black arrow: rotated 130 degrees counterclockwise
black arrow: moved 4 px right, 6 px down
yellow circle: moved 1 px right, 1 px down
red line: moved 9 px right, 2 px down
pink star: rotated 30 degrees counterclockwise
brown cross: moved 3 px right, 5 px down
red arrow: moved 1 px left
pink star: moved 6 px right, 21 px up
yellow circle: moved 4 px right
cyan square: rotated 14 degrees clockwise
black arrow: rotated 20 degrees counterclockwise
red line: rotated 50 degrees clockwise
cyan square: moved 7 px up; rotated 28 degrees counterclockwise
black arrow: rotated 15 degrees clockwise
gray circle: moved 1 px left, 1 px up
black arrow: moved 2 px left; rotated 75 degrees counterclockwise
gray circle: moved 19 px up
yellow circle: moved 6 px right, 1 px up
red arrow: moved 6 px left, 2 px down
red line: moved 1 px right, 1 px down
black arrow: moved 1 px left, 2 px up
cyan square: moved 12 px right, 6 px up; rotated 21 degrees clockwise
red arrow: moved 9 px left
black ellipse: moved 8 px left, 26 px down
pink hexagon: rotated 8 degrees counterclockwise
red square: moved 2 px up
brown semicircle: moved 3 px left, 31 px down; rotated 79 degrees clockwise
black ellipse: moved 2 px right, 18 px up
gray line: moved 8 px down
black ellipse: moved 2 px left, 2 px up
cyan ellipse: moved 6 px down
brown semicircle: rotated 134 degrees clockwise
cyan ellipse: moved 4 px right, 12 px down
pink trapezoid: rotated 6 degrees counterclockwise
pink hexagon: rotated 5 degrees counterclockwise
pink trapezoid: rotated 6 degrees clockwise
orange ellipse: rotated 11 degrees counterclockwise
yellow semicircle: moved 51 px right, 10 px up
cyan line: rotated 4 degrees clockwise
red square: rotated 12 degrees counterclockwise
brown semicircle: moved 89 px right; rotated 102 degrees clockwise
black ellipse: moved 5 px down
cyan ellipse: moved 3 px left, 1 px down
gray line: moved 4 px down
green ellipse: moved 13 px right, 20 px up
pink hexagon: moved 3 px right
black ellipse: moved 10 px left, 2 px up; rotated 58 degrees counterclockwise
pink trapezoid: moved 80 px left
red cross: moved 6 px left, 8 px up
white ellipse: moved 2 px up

#####

* The exercise
Report each line of the items above that contains the word "gray", copying every such line in full.

* Response for this exercise
gray circle: moved 1 px left, 1 px up
gray circle: moved 19 px up
gray line: moved 8 px down
gray line: moved 4 px down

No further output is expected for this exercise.